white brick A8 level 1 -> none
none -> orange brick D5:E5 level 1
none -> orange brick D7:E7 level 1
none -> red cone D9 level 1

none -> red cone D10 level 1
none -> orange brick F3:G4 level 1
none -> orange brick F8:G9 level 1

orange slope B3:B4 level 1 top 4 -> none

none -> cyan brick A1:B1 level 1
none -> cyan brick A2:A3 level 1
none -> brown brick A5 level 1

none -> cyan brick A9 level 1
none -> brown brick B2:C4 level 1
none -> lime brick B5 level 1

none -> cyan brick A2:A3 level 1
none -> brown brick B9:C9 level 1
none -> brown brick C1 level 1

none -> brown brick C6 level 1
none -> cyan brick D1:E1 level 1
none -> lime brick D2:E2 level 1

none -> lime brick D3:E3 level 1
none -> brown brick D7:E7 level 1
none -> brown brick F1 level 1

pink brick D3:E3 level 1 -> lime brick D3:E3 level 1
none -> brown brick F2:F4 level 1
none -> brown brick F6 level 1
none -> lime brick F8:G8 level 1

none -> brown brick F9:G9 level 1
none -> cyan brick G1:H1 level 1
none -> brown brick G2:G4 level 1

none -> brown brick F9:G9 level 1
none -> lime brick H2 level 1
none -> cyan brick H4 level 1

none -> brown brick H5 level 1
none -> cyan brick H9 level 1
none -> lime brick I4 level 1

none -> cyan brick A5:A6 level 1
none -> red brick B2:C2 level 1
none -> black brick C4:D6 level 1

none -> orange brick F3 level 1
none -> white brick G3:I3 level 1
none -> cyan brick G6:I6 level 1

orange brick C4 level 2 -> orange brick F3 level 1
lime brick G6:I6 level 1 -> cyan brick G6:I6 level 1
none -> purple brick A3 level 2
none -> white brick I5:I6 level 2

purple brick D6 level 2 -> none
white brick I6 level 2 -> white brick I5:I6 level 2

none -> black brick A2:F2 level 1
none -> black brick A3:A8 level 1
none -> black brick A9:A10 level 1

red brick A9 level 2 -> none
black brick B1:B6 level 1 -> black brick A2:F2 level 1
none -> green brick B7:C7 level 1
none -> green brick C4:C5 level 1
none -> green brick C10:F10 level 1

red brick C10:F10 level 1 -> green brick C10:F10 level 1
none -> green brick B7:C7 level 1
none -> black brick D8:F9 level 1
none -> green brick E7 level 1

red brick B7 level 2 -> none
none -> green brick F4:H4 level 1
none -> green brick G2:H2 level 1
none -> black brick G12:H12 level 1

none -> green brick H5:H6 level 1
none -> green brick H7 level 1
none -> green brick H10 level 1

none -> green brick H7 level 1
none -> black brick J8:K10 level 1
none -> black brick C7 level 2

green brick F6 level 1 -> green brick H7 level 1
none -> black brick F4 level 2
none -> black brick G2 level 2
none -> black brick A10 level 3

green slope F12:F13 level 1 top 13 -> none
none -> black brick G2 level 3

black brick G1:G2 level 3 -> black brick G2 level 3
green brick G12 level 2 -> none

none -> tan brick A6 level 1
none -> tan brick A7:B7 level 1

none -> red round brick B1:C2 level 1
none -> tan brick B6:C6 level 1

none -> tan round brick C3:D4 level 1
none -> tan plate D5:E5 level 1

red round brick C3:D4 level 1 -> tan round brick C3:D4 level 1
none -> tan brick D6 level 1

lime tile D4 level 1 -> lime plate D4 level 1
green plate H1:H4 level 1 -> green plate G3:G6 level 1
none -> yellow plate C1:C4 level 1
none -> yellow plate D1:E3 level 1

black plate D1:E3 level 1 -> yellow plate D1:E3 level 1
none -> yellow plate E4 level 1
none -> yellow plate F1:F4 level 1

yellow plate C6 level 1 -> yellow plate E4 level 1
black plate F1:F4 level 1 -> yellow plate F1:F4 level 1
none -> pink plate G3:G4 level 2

★ ★ ★

### Task directions
Restate the records, all of them, precisely as written.

### Exercise solution
white brick A8 level 1 -> none
none -> orange brick D5:E5 level 1
none -> orange brick D7:E7 level 1
none -> red cone D9 level 1

none -> red cone D10 level 1
none -> orange brick F3:G4 level 1
none -> orange brick F8:G9 level 1

orange slope B3:B4 level 1 top 4 -> none

none -> cyan brick A1:B1 level 1
none -> cyan brick A2:A3 level 1
none -> brown brick A5 level 1

none -> cyan brick A9 level 1
none -> brown brick B2:C4 level 1
none -> lime brick B5 level 1

none -> cyan brick A2:A3 level 1
none -> brown brick B9:C9 level 1
none -> brown brick C1 level 1

none -> brown brick C6 level 1
none -> cyan brick D1:E1 level 1
none -> lime brick D2:E2 level 1

none -> lime brick D3:E3 level 1
none -> brown brick D7:E7 level 1
none -> brown brick F1 level 1

pink brick D3:E3 level 1 -> lime brick D3:E3 level 1
none -> brown brick F2:F4 level 1
none -> brown brick F6 level 1
none -> lime brick F8:G8 level 1

none -> brown brick F9:G9 level 1
none -> cyan brick G1:H1 level 1
none -> brown brick G2:G4 level 1

none -> brown brick F9:G9 level 1
none -> lime brick H2 level 1
none -> cyan brick H4 level 1

none -> brown brick H5 level 1
none -> cyan brick H9 level 1
none -> lime brick I4 level 1

none -> cyan brick A5:A6 level 1
none -> red brick B2:C2 level 1
none -> black brick C4:D6 level 1

none -> orange brick F3 level 1
none -> white brick G3:I3 level 1
none -> cyan brick G6:I6 level 1

orange brick C4 level 2 -> orange brick F3 level 1
lime brick G6:I6 level 1 -> cyan brick G6:I6 level 1
none -> purple brick A3 level 2
none -> white brick I5:I6 level 2

purple brick D6 level 2 -> none
white brick I6 level 2 -> white brick I5:I6 level 2

none -> black brick A2:F2 level 1
none -> black brick A3:A8 level 1
none -> black brick A9:A10 level 1

red brick A9 level 2 -> none
black brick B1:B6 level 1 -> black brick A2:F2 level 1
none -> green brick B7:C7 level 1
none -> green brick C4:C5 level 1
none -> green brick C10:F10 level 1

red brick C10:F10 level 1 -> green brick C10:F10 level 1
none -> green brick B7:C7 level 1
none -> black brick D8:F9 level 1
none -> green brick E7 level 1

red brick B7 level 2 -> none
none -> green brick F4:H4 level 1
none -> green brick G2:H2 level 1
none -> black brick G12:H12 level 1

none -> green brick H5:H6 level 1
none -> green brick H7 level 1
none -> green brick H10 level 1

none -> green brick H7 level 1
none -> black brick J8:K10 level 1
none -> black brick C7 level 2

green brick F6 level 1 -> green brick H7 level 1
none -> black brick F4 level 2
none -> black brick G2 level 2
none -> black brick A10 level 3

green slope F12:F13 level 1 top 13 -> none
none -> black brick G2 level 3

black brick G1:G2 level 3 -> black brick G2 level 3
green brick G12 level 2 -> none

none -> tan brick A6 level 1
none -> tan brick A7:B7 level 1

none -> red round brick B1:C2 level 1
none -> tan brick B6:C6 level 1

none -> tan round brick C3:D4 level 1
none -> tan plate D5:E5 level 1

red round brick C3:D4 level 1 -> tan round brick C3:D4 level 1
none -> tan brick D6 level 1

lime tile D4 level 1 -> lime plate D4 level 1
green plate H1:H4 level 1 -> green plate G3:G6 level 1
none -> yellow plate C1:C4 level 1
none -> yellow plate D1:E3 level 1

black plate D1:E3 level 1 -> yellow plate D1:E3 level 1
none -> yellow plate E4 level 1
none -> yellow plate F1:F4 level 1

yellow plate C6 level 1 -> yellow plate E4 level 1
black plate F1:F4 level 1 -> yellow plate F1:F4 level 1
none -> pink plate G3:G4 level 2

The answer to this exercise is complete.